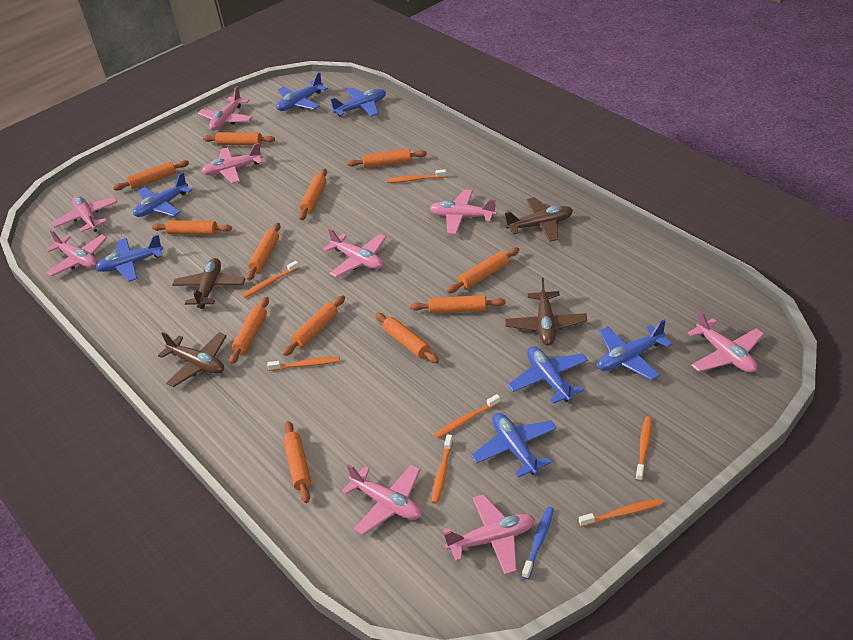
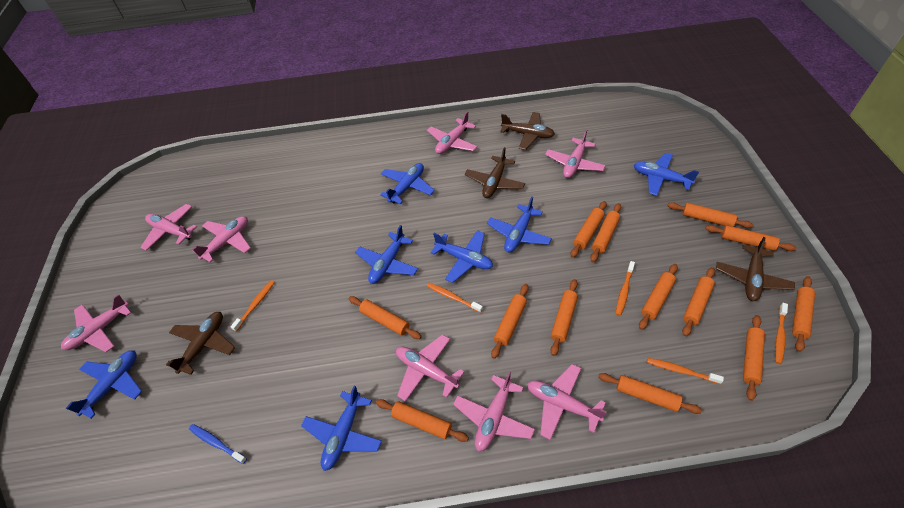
orange rolling pin: 12 -> 13
orange toothbrush: 7 -> 5
pink plane: 9 -> 8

Problem to solve
Only lines with the string "orange" are wanted; please find each one in the listing and copy it.

Response area
orange rolling pin: 12 -> 13
orange toothbrush: 7 -> 5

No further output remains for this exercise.